● EXERCISE GOAL
Each entry that follows should be given again word for word; please leave out its pictures.
╭─ SOURCE RECORDS
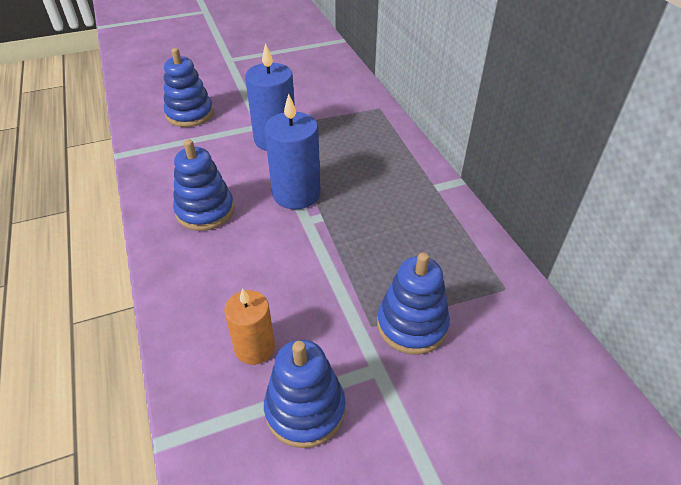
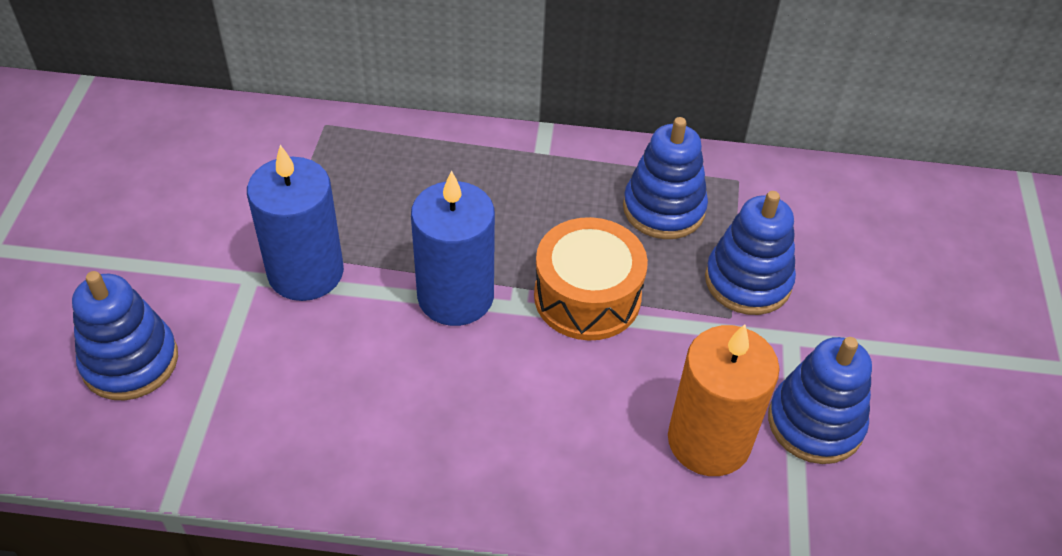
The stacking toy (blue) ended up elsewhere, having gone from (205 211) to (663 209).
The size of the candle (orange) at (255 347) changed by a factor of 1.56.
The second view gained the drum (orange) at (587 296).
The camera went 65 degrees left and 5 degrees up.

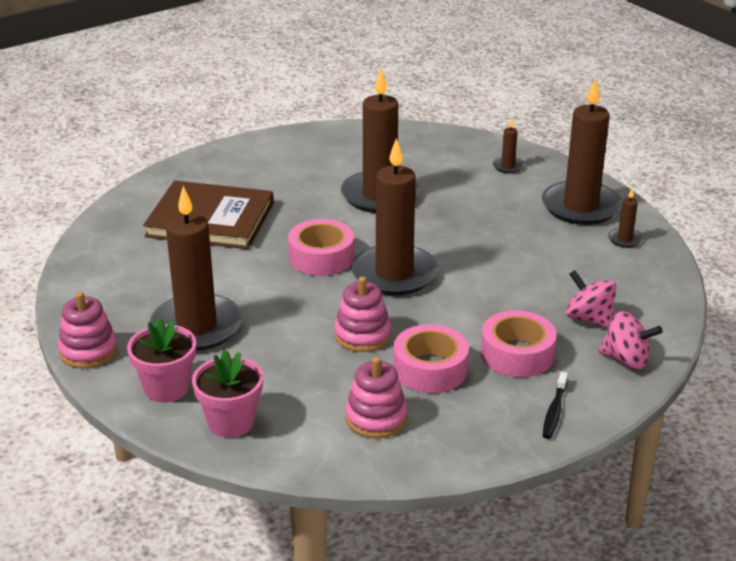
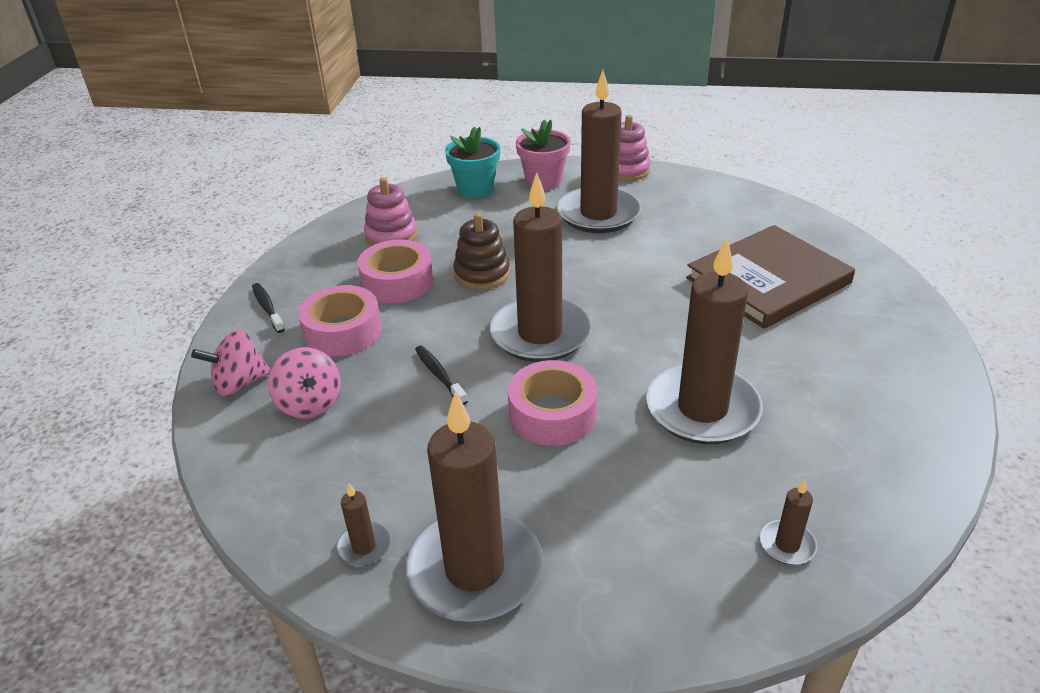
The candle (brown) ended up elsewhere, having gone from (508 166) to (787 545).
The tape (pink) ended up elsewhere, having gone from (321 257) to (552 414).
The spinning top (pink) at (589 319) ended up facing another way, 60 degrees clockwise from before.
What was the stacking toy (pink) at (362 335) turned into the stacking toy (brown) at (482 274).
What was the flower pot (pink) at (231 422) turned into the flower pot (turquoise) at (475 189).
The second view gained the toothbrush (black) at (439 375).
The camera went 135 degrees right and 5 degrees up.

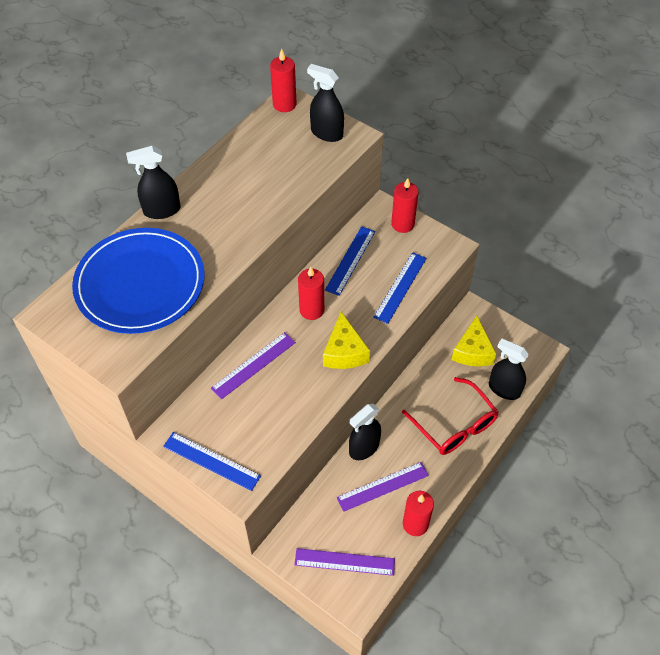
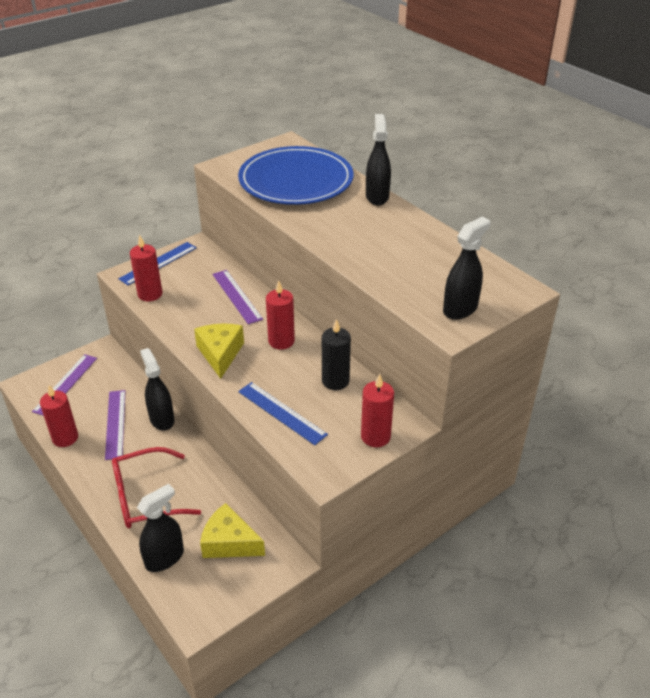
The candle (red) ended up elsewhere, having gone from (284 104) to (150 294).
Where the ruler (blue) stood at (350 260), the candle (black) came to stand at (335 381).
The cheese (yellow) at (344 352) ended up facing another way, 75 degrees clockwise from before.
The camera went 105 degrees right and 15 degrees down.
╰─
● SOLUTION
The stacking toy (blue) ended up elsewhere, having gone from (205 211) to (663 209).
The size of the candle (orange) at (255 347) changed by a factor of 1.56.
The second view gained the drum (orange) at (587 296).
The camera went 65 degrees left and 5 degrees up.

The candle (brown) ended up elsewhere, having gone from (508 166) to (787 545).
The tape (pink) ended up elsewhere, having gone from (321 257) to (552 414).
The spinning top (pink) at (589 319) ended up facing another way, 60 degrees clockwise from before.
What was the stacking toy (pink) at (362 335) turned into the stacking toy (brown) at (482 274).
What was the flower pot (pink) at (231 422) turned into the flower pot (turquoise) at (475 189).
The second view gained the toothbrush (black) at (439 375).
The camera went 135 degrees right and 5 degrees up.

The candle (red) ended up elsewhere, having gone from (284 104) to (150 294).
Where the ruler (blue) stood at (350 260), the candle (black) came to stand at (335 381).
The cheese (yellow) at (344 352) ended up facing another way, 75 degrees clockwise from before.
The camera went 105 degrees right and 15 degrees down.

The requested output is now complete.